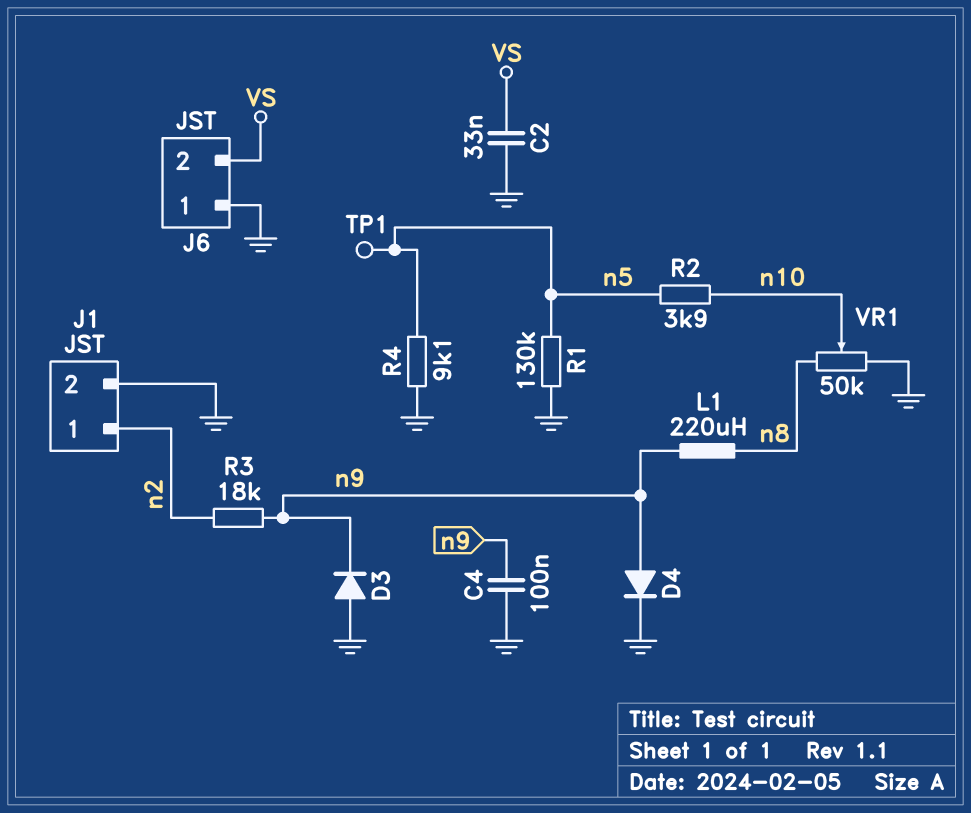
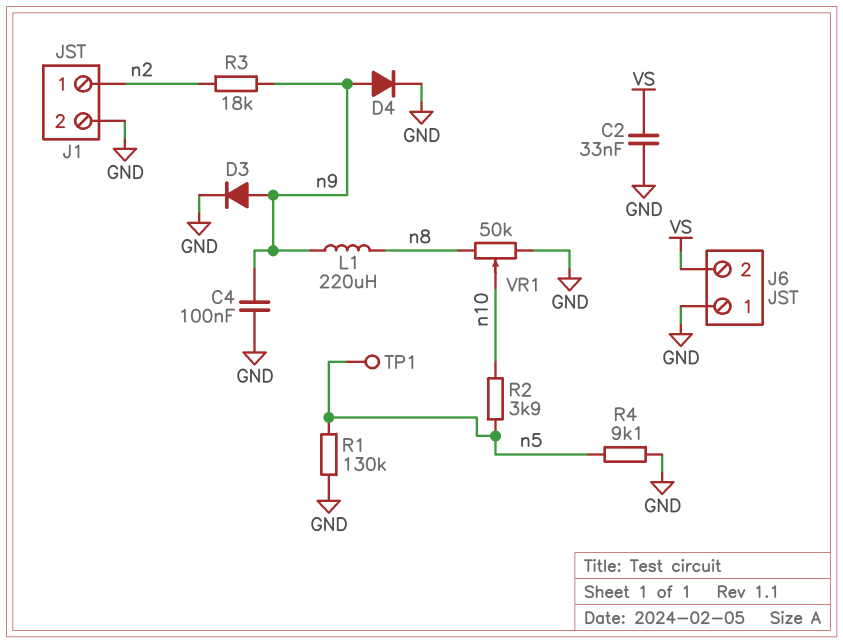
D3: diode (A GND, K n9) -> diode (A n9, K GND)

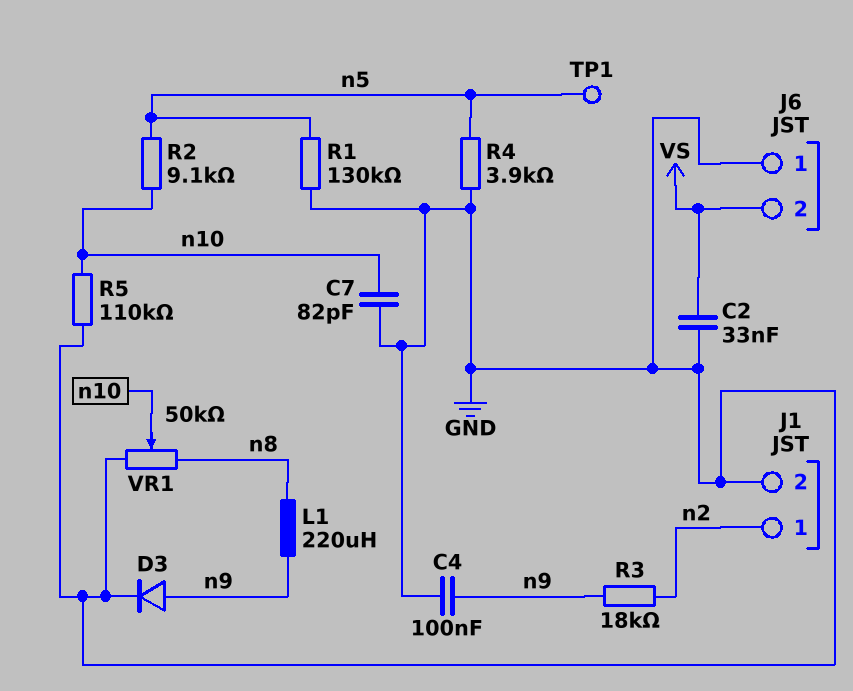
C7: none -> 82pF (GND, n10)
D4: diode (A n9, K GND) -> none
R2: 3.9k (n5, n10) -> 9.1k (n5, n10)
R4: 9.1k (GND, n5) -> 3.9k (GND, n5)
R5: none -> 110k (GND, n10)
━━━━
Exercise instructions: Everything in the material above should be reproduced exactly, except the pictures.

Response to the exercise:
D3: diode (A GND, K n9) -> diode (A n9, K GND)

C7: none -> 82pF (GND, n10)
D4: diode (A n9, K GND) -> none
R2: 3.9k (n5, n10) -> 9.1k (n5, n10)
R4: 9.1k (GND, n5) -> 3.9k (GND, n5)
R5: none -> 110k (GND, n10)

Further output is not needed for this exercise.